Your task is to copy each line of the material that includes "none".

[[ Supplied entries, beginning ]]

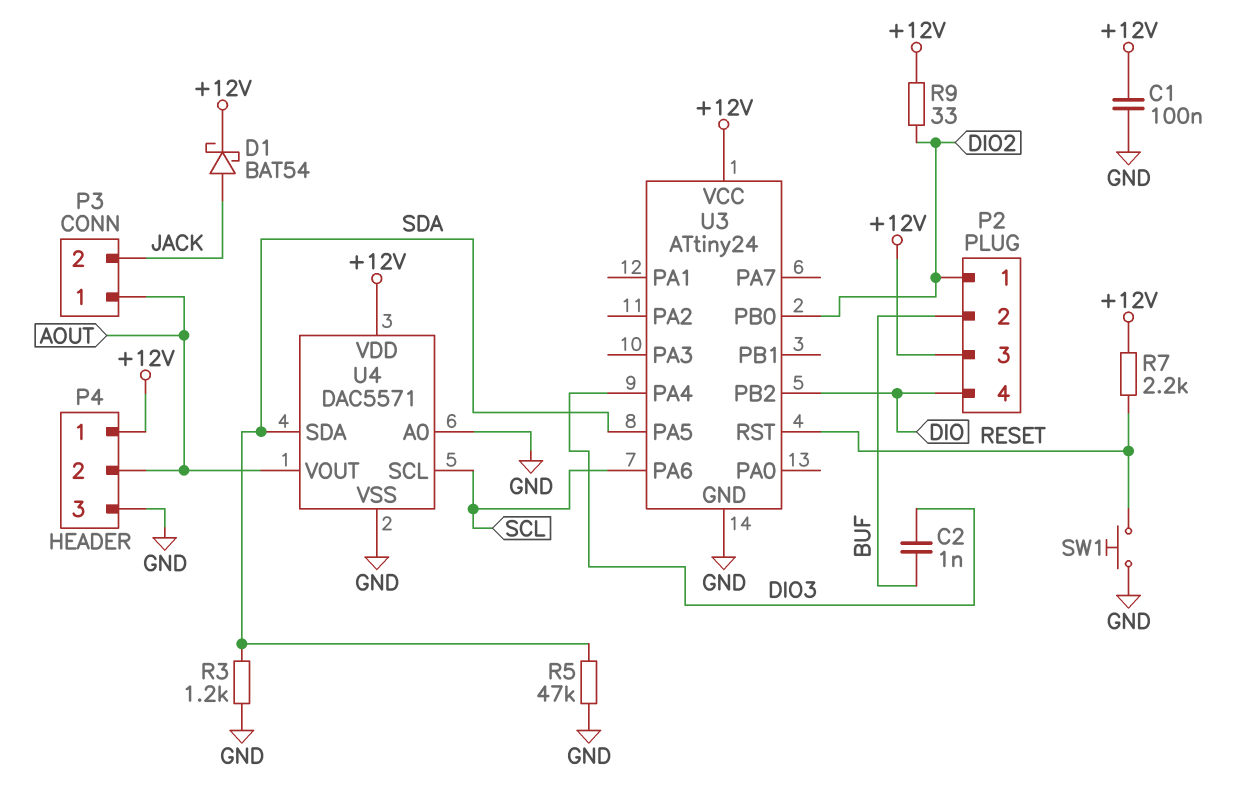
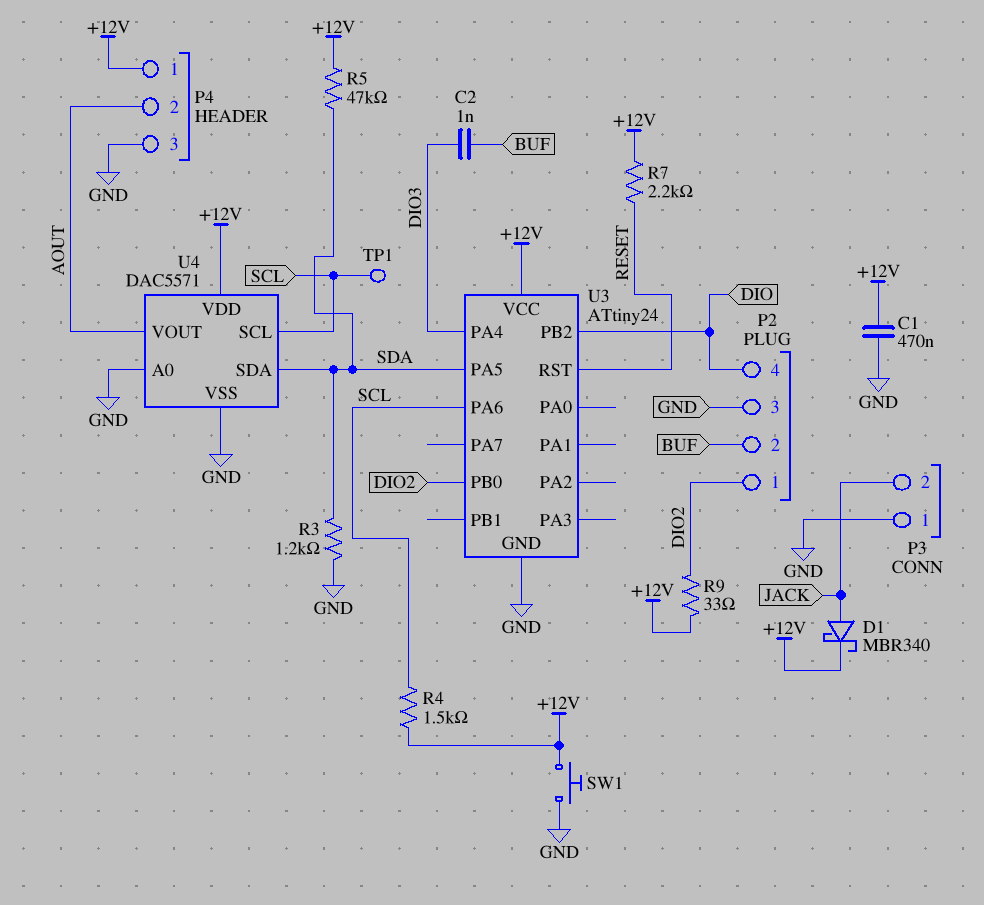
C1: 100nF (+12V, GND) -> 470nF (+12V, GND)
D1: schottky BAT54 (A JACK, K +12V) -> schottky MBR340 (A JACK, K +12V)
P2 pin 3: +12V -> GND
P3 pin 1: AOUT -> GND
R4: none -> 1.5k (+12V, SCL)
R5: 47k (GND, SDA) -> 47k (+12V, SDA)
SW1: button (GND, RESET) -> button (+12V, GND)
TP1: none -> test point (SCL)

[[ Supplied entries, end ]]
[[ Supplied entries, beginning ]]

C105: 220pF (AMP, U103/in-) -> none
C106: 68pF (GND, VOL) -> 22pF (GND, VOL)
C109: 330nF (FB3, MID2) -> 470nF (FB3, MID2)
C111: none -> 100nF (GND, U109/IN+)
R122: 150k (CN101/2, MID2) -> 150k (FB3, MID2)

[[ Supplied entries, end ]]

▶ [Task result]
R4: none -> 1.5k (+12V, SCL)
TP1: none -> test point (SCL)
C105: 220pF (AMP, U103/in-) -> none
C111: none -> 100nF (GND, U109/IN+)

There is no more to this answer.